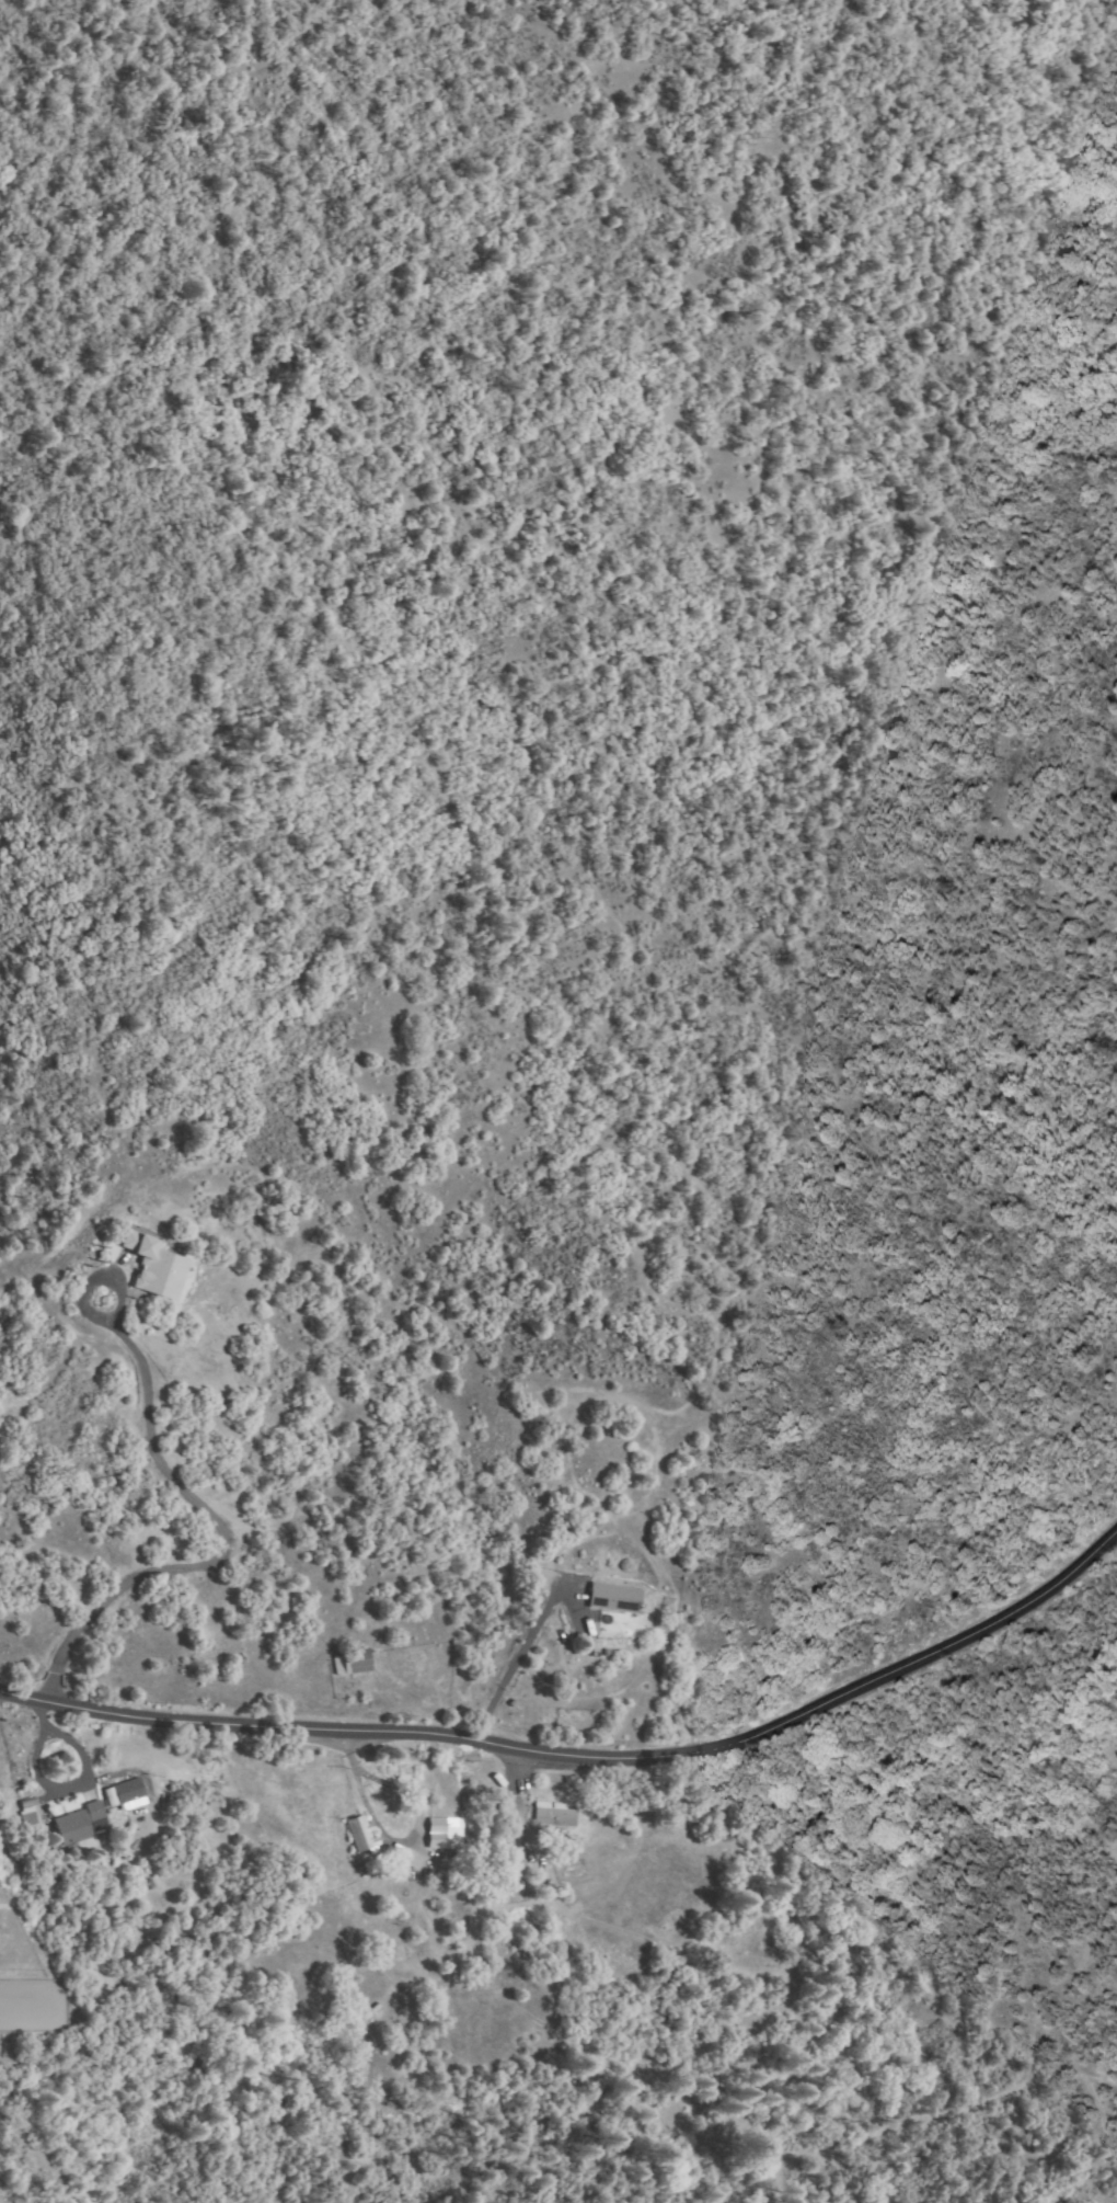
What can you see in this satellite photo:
building: (157, 1267)
building: (616, 1598)
building: (354, 1661)
road: (584, 1762)
building: (130, 1794)
building: (555, 1817)
building: (28, 1818)
building: (84, 1819)
building: (444, 1833)
building: (361, 1834)
building: (397, 1912)

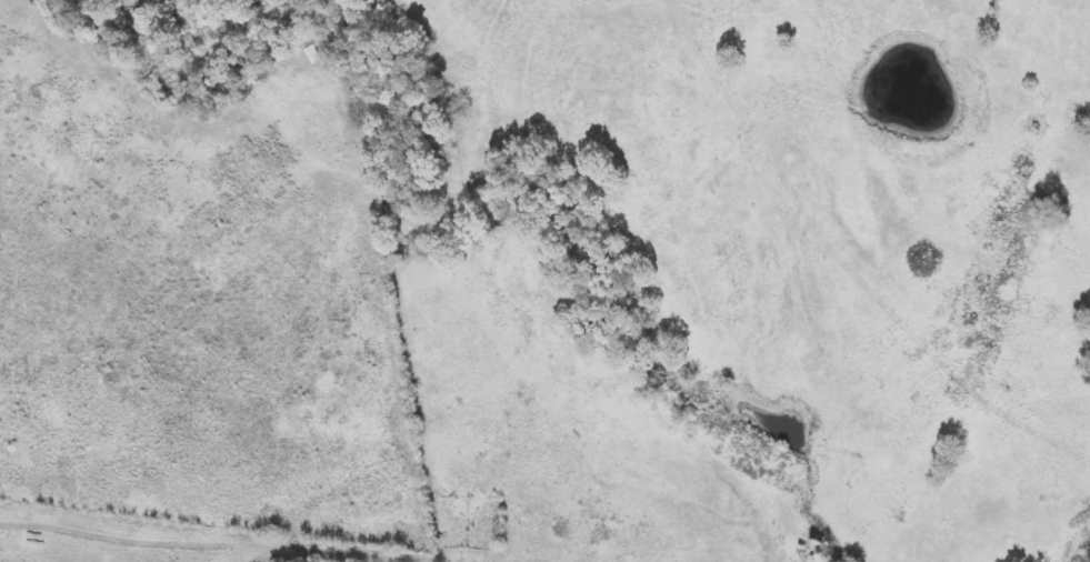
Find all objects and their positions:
road: (22, 25)
building: (327, 43)

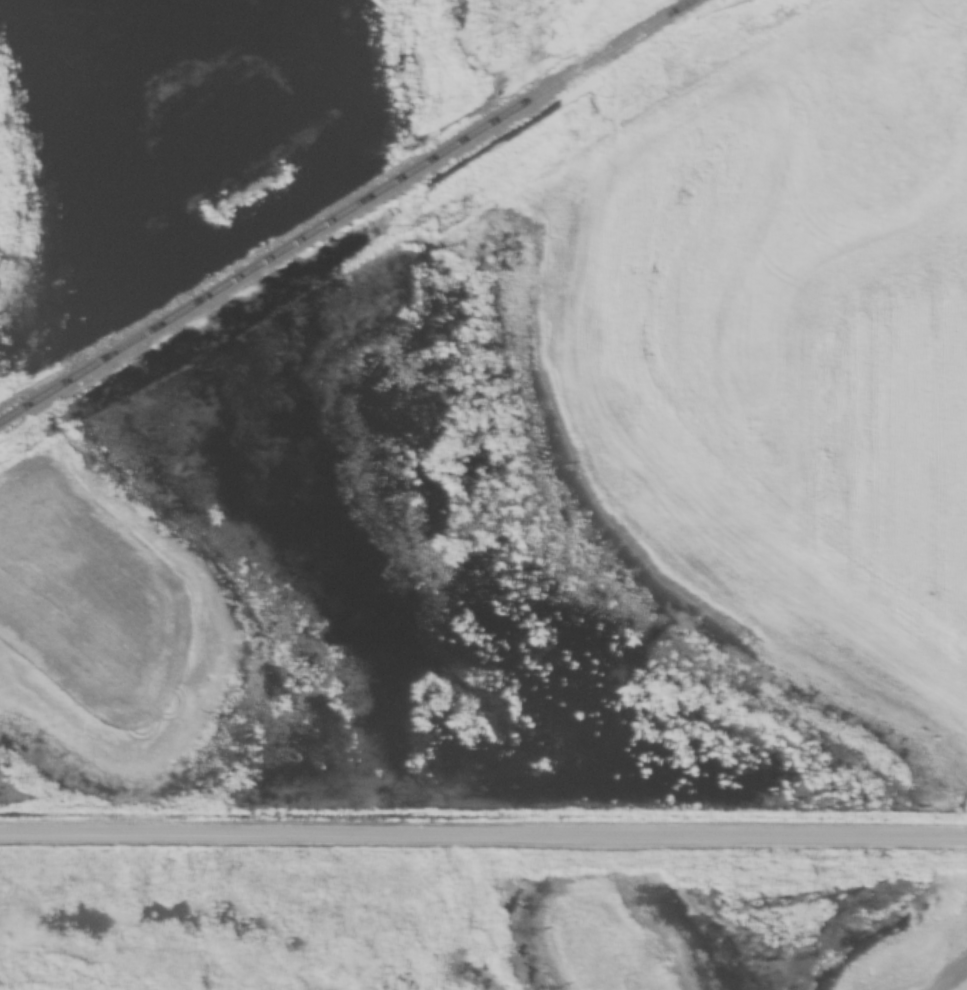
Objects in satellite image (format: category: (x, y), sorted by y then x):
railway: (349, 212)
road: (483, 833)

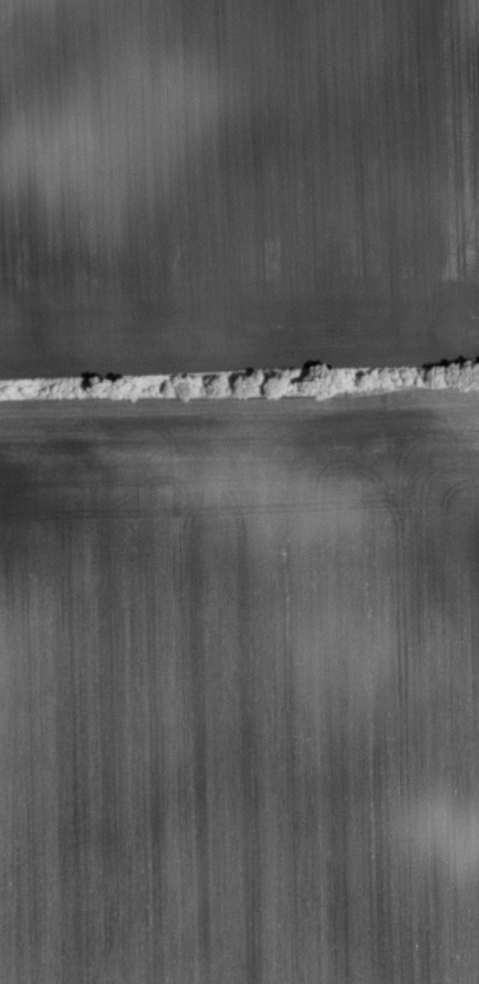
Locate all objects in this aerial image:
crop: (237, 185)
crop: (240, 687)

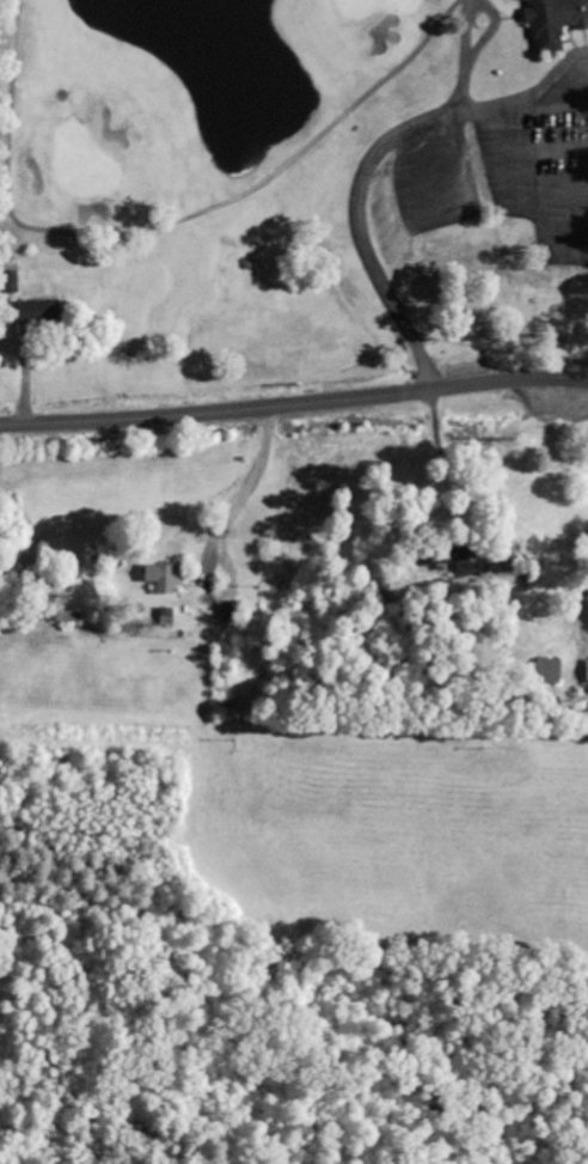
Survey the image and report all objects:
building: (557, 21)
building: (41, 312)
road: (294, 404)
building: (471, 566)
building: (167, 577)
building: (232, 612)
building: (552, 670)

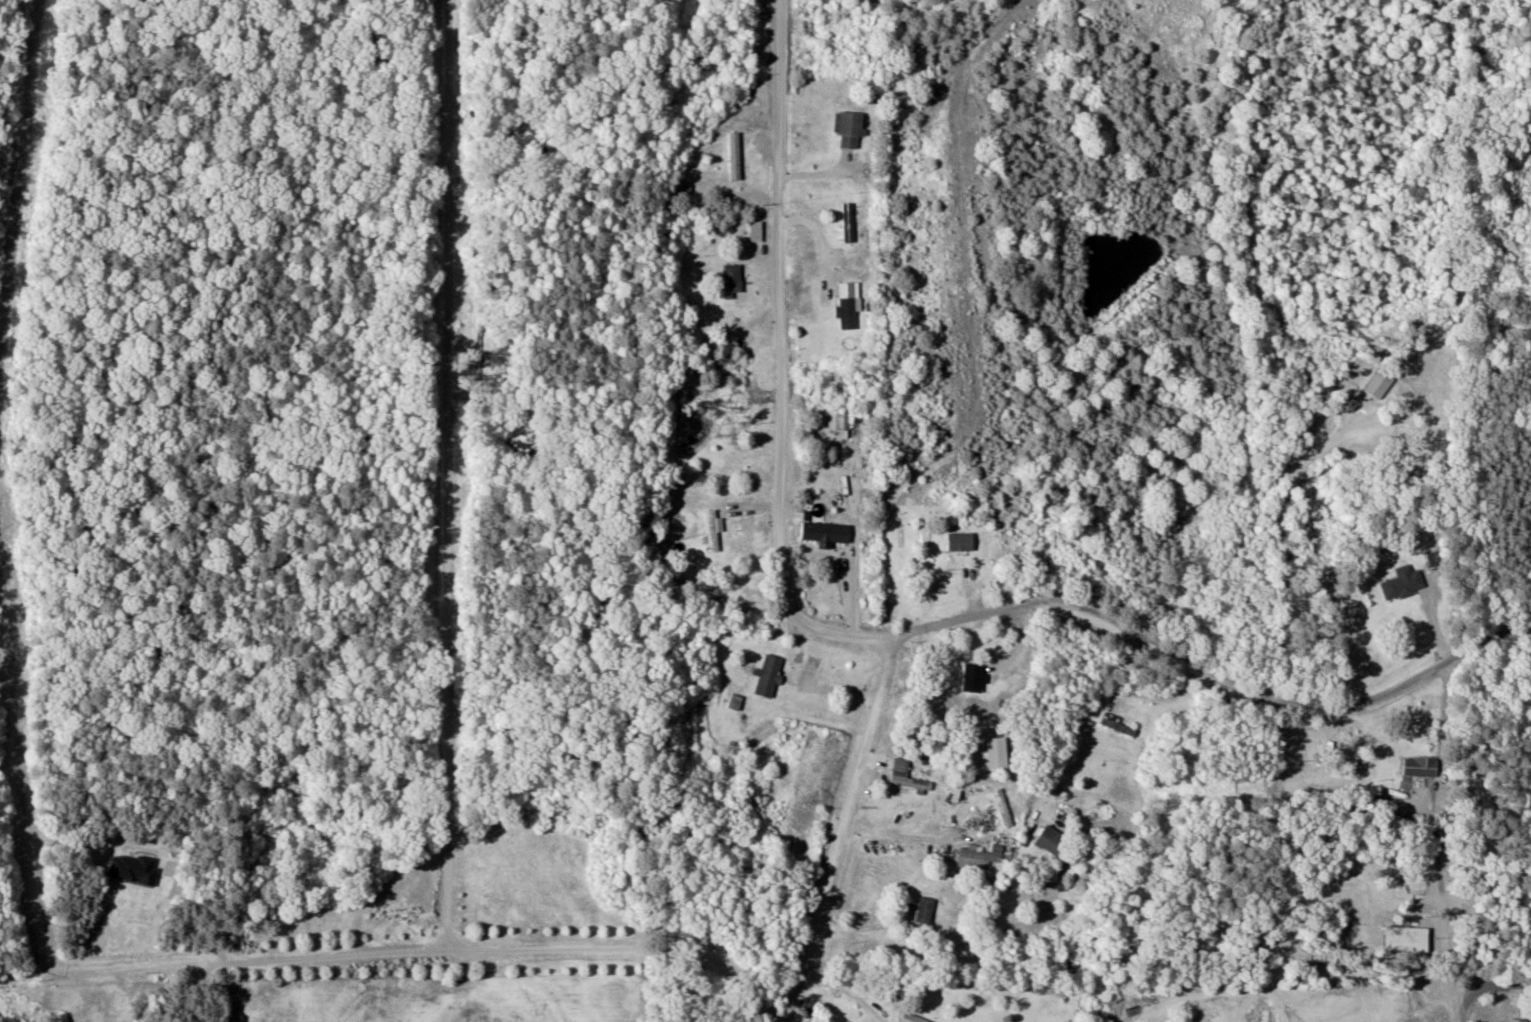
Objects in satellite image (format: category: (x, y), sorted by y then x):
building: (849, 128)
building: (735, 156)
building: (733, 279)
building: (847, 313)
road: (780, 359)
building: (843, 420)
building: (1357, 433)
building: (714, 530)
building: (960, 573)
building: (1404, 583)
building: (769, 676)
building: (974, 677)
road: (1212, 677)
building: (736, 696)
building: (1118, 726)
building: (899, 766)
road: (856, 767)
building: (1421, 767)
building: (911, 783)
building: (997, 785)
road: (1451, 841)
building: (1054, 842)
building: (980, 858)
building: (925, 911)
road: (803, 958)
road: (1490, 984)
building: (1526, 1013)
building: (911, 1019)
building: (1517, 1020)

+ + +

Task to complete. Output the material above exactly, without pictures.

Task result.
What can you see in this satellite photo:
building: (157, 1267)
building: (616, 1598)
building: (354, 1661)
road: (584, 1762)
building: (130, 1794)
building: (555, 1817)
building: (28, 1818)
building: (84, 1819)
building: (444, 1833)
building: (361, 1834)
building: (397, 1912)

Find all objects and their positions:
road: (22, 25)
building: (327, 43)

Objects in satellite image (format: category: (x, y), sorted by y then x):
railway: (349, 212)
road: (483, 833)

Locate all objects in this aerial image:
crop: (237, 185)
crop: (240, 687)

Survey the image and report all objects:
building: (557, 21)
building: (41, 312)
road: (294, 404)
building: (471, 566)
building: (167, 577)
building: (232, 612)
building: (552, 670)

Objects in satellite image (format: category: (x, y), sorted by y then x):
building: (849, 128)
building: (735, 156)
building: (733, 279)
building: (847, 313)
road: (780, 359)
building: (843, 420)
building: (1357, 433)
building: (714, 530)
building: (960, 573)
building: (1404, 583)
building: (769, 676)
building: (974, 677)
road: (1212, 677)
building: (736, 696)
building: (1118, 726)
building: (899, 766)
road: (856, 767)
building: (1421, 767)
building: (911, 783)
building: (997, 785)
road: (1451, 841)
building: (1054, 842)
building: (980, 858)
building: (925, 911)
road: (803, 958)
road: (1490, 984)
building: (1526, 1013)
building: (911, 1019)
building: (1517, 1020)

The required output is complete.